## Information shown
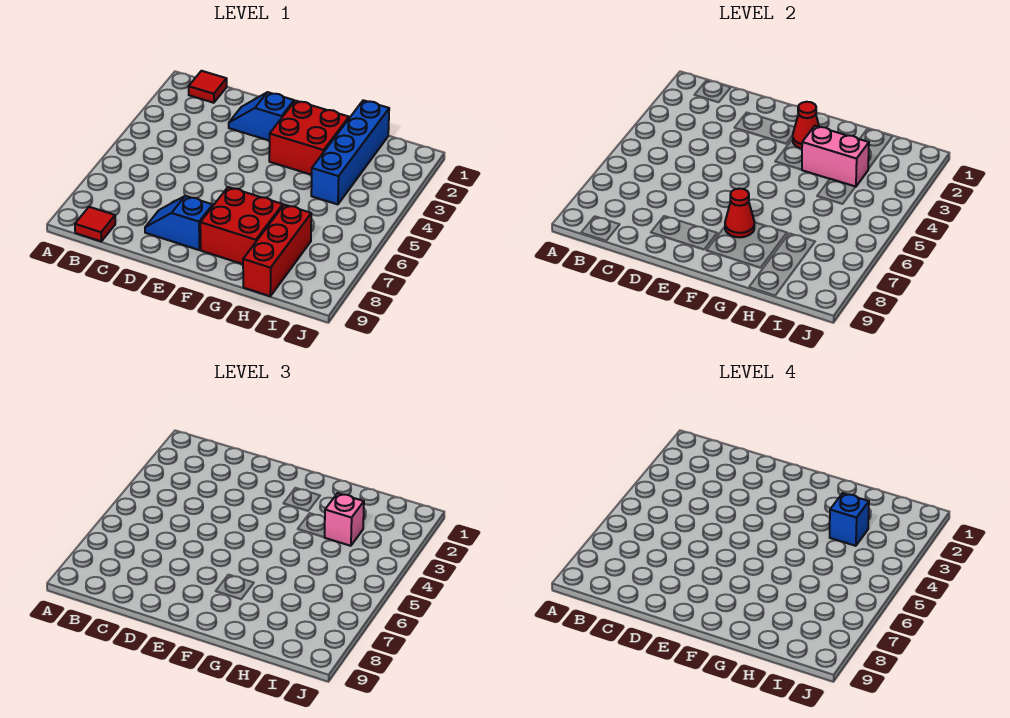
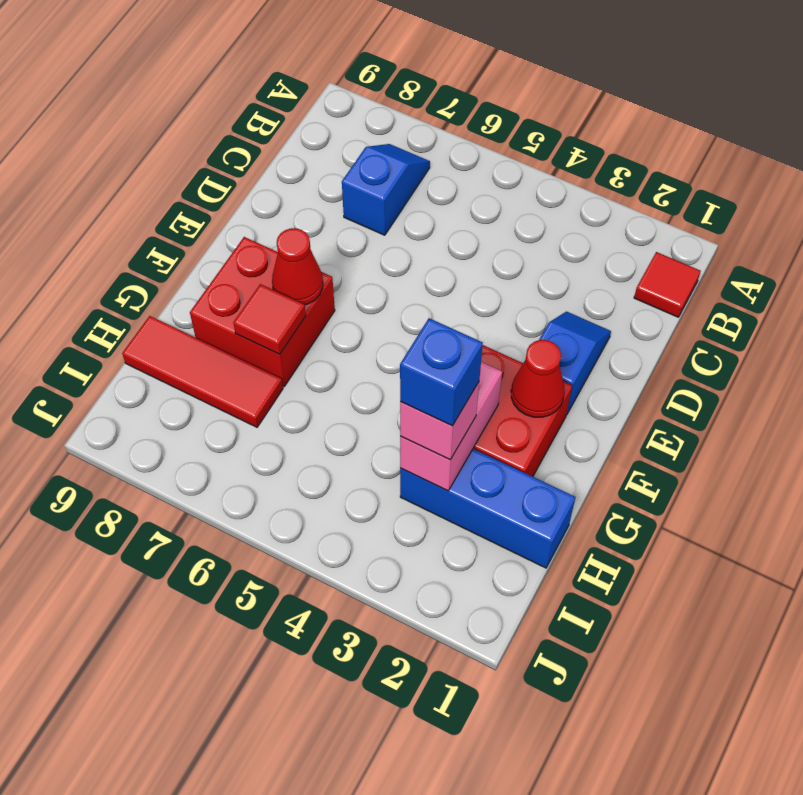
red tile B9 level 1 -> red tile G7 level 2
blue slope D8:E8 level 1 top E -> blue slope B7:C7 level 1 top C
blue brick H1:H4 level 1 -> blue brick H1:H3 level 1
red brick H7:H9 level 1 -> red tile H7:H9 level 1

## Exercise description
Everything in the material except the pictures should be restated word for word.

## Solution to the problem
red tile B9 level 1 -> red tile G7 level 2
blue slope D8:E8 level 1 top E -> blue slope B7:C7 level 1 top C
blue brick H1:H4 level 1 -> blue brick H1:H3 level 1
red brick H7:H9 level 1 -> red tile H7:H9 level 1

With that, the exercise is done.